--- Data in this exercise Enclosed Below ---

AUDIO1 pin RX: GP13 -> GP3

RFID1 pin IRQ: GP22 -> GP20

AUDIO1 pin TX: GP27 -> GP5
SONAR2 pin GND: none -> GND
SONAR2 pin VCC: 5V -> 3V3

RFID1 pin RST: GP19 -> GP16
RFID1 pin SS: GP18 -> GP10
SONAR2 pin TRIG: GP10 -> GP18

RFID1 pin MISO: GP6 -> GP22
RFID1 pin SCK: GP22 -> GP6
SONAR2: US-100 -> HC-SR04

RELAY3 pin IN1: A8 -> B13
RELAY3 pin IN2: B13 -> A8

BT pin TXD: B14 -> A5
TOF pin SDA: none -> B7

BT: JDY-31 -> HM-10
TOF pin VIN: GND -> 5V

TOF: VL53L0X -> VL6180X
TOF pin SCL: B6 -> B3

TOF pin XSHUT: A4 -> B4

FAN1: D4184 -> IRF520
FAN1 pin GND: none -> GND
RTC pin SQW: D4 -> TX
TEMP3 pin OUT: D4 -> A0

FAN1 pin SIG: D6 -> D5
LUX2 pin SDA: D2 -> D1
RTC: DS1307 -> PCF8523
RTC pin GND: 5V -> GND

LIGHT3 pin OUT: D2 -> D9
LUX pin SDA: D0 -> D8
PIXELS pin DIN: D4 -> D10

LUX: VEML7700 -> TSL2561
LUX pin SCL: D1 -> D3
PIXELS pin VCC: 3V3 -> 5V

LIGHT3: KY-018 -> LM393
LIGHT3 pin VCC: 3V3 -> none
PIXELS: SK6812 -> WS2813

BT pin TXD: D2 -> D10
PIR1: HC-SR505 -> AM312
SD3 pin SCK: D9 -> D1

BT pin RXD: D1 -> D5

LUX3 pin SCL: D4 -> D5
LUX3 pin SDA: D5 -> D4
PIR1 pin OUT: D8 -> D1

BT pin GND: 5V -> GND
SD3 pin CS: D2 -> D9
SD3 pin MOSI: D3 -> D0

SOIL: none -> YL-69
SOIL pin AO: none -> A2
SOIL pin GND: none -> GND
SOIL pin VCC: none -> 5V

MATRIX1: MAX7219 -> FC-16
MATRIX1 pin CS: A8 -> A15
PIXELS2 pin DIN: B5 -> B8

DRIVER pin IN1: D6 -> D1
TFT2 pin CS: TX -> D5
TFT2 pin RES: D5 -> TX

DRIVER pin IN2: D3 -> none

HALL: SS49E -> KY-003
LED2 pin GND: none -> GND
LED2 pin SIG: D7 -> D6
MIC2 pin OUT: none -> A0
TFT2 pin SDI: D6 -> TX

--- End of Enclosed Data in this exercise ---

The records above must be written out again exactly.

AUDIO1 pin RX: GP13 -> GP3

RFID1 pin IRQ: GP22 -> GP20

AUDIO1 pin TX: GP27 -> GP5
SONAR2 pin GND: none -> GND
SONAR2 pin VCC: 5V -> 3V3

RFID1 pin RST: GP19 -> GP16
RFID1 pin SS: GP18 -> GP10
SONAR2 pin TRIG: GP10 -> GP18

RFID1 pin MISO: GP6 -> GP22
RFID1 pin SCK: GP22 -> GP6
SONAR2: US-100 -> HC-SR04

RELAY3 pin IN1: A8 -> B13
RELAY3 pin IN2: B13 -> A8

BT pin TXD: B14 -> A5
TOF pin SDA: none -> B7

BT: JDY-31 -> HM-10
TOF pin VIN: GND -> 5V

TOF: VL53L0X -> VL6180X
TOF pin SCL: B6 -> B3

TOF pin XSHUT: A4 -> B4

FAN1: D4184 -> IRF520
FAN1 pin GND: none -> GND
RTC pin SQW: D4 -> TX
TEMP3 pin OUT: D4 -> A0

FAN1 pin SIG: D6 -> D5
LUX2 pin SDA: D2 -> D1
RTC: DS1307 -> PCF8523
RTC pin GND: 5V -> GND

LIGHT3 pin OUT: D2 -> D9
LUX pin SDA: D0 -> D8
PIXELS pin DIN: D4 -> D10

LUX: VEML7700 -> TSL2561
LUX pin SCL: D1 -> D3
PIXELS pin VCC: 3V3 -> 5V

LIGHT3: KY-018 -> LM393
LIGHT3 pin VCC: 3V3 -> none
PIXELS: SK6812 -> WS2813

BT pin TXD: D2 -> D10
PIR1: HC-SR505 -> AM312
SD3 pin SCK: D9 -> D1

BT pin RXD: D1 -> D5

LUX3 pin SCL: D4 -> D5
LUX3 pin SDA: D5 -> D4
PIR1 pin OUT: D8 -> D1

BT pin GND: 5V -> GND
SD3 pin CS: D2 -> D9
SD3 pin MOSI: D3 -> D0

SOIL: none -> YL-69
SOIL pin AO: none -> A2
SOIL pin GND: none -> GND
SOIL pin VCC: none -> 5V

MATRIX1: MAX7219 -> FC-16
MATRIX1 pin CS: A8 -> A15
PIXELS2 pin DIN: B5 -> B8

DRIVER pin IN1: D6 -> D1
TFT2 pin CS: TX -> D5
TFT2 pin RES: D5 -> TX

DRIVER pin IN2: D3 -> none

HALL: SS49E -> KY-003
LED2 pin GND: none -> GND
LED2 pin SIG: D7 -> D6
MIC2 pin OUT: none -> A0
TFT2 pin SDI: D6 -> TX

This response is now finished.